Start of Records for this task
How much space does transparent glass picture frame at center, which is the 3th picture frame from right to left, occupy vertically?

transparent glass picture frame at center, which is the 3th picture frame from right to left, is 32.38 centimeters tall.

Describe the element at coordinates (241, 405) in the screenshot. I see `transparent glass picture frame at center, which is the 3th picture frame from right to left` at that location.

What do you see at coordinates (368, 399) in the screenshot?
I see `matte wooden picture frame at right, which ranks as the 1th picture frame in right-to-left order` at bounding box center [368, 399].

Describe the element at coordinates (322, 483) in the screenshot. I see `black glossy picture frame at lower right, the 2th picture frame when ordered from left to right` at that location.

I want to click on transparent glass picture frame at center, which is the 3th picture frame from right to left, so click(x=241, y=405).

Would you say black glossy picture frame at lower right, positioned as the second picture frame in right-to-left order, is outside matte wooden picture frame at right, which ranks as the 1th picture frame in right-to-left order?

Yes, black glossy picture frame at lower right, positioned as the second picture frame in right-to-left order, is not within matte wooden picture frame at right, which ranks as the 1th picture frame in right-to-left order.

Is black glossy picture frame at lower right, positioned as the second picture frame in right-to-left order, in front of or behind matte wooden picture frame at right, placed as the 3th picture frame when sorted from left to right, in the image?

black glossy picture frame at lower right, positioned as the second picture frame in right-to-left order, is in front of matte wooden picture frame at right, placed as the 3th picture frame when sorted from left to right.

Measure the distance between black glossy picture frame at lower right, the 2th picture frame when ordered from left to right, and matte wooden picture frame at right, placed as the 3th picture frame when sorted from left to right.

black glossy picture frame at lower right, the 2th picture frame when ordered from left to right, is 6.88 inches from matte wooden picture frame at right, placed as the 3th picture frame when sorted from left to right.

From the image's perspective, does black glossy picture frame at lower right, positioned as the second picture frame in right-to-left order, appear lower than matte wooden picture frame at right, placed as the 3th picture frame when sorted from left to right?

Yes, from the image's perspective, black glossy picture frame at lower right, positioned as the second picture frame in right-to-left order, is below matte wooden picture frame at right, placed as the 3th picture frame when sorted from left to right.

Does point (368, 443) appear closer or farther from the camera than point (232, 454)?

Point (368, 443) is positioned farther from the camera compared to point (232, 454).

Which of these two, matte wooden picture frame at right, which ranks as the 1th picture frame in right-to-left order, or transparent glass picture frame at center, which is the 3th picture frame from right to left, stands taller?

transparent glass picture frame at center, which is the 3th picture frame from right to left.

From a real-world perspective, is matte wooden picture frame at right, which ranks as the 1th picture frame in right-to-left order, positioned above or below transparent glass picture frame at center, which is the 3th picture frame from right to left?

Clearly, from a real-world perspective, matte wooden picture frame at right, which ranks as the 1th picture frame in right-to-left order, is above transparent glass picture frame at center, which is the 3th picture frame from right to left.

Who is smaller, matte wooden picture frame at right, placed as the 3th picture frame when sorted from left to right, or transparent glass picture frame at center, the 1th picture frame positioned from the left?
End of Records for this task
## Problem to solve
Reproduce every line of the data above without any changes, keeping the original order.

## In response
How much space does transparent glass picture frame at center, which is the 3th picture frame from right to left, occupy vertically?

transparent glass picture frame at center, which is the 3th picture frame from right to left, is 32.38 centimeters tall.

Describe the element at coordinates (241, 405) in the screenshot. I see `transparent glass picture frame at center, which is the 3th picture frame from right to left` at that location.

What do you see at coordinates (368, 399) in the screenshot?
I see `matte wooden picture frame at right, which ranks as the 1th picture frame in right-to-left order` at bounding box center [368, 399].

Describe the element at coordinates (322, 483) in the screenshot. I see `black glossy picture frame at lower right, the 2th picture frame when ordered from left to right` at that location.

I want to click on transparent glass picture frame at center, which is the 3th picture frame from right to left, so click(x=241, y=405).

Would you say black glossy picture frame at lower right, positioned as the second picture frame in right-to-left order, is outside matte wooden picture frame at right, which ranks as the 1th picture frame in right-to-left order?

Yes, black glossy picture frame at lower right, positioned as the second picture frame in right-to-left order, is not within matte wooden picture frame at right, which ranks as the 1th picture frame in right-to-left order.

Is black glossy picture frame at lower right, positioned as the second picture frame in right-to-left order, in front of or behind matte wooden picture frame at right, placed as the 3th picture frame when sorted from left to right, in the image?

black glossy picture frame at lower right, positioned as the second picture frame in right-to-left order, is in front of matte wooden picture frame at right, placed as the 3th picture frame when sorted from left to right.

Measure the distance between black glossy picture frame at lower right, the 2th picture frame when ordered from left to right, and matte wooden picture frame at right, placed as the 3th picture frame when sorted from left to right.

black glossy picture frame at lower right, the 2th picture frame when ordered from left to right, is 6.88 inches from matte wooden picture frame at right, placed as the 3th picture frame when sorted from left to right.

From the image's perspective, does black glossy picture frame at lower right, positioned as the second picture frame in right-to-left order, appear lower than matte wooden picture frame at right, placed as the 3th picture frame when sorted from left to right?

Yes, from the image's perspective, black glossy picture frame at lower right, positioned as the second picture frame in right-to-left order, is below matte wooden picture frame at right, placed as the 3th picture frame when sorted from left to right.

Does point (368, 443) appear closer or farther from the camera than point (232, 454)?

Point (368, 443) is positioned farther from the camera compared to point (232, 454).

Which of these two, matte wooden picture frame at right, which ranks as the 1th picture frame in right-to-left order, or transparent glass picture frame at center, which is the 3th picture frame from right to left, stands taller?

transparent glass picture frame at center, which is the 3th picture frame from right to left.

From a real-world perspective, is matte wooden picture frame at right, which ranks as the 1th picture frame in right-to-left order, positioned above or below transparent glass picture frame at center, which is the 3th picture frame from right to left?

Clearly, from a real-world perspective, matte wooden picture frame at right, which ranks as the 1th picture frame in right-to-left order, is above transparent glass picture frame at center, which is the 3th picture frame from right to left.

Who is smaller, matte wooden picture frame at right, placed as the 3th picture frame when sorted from left to right, or transparent glass picture frame at center, the 1th picture frame positioned from the left?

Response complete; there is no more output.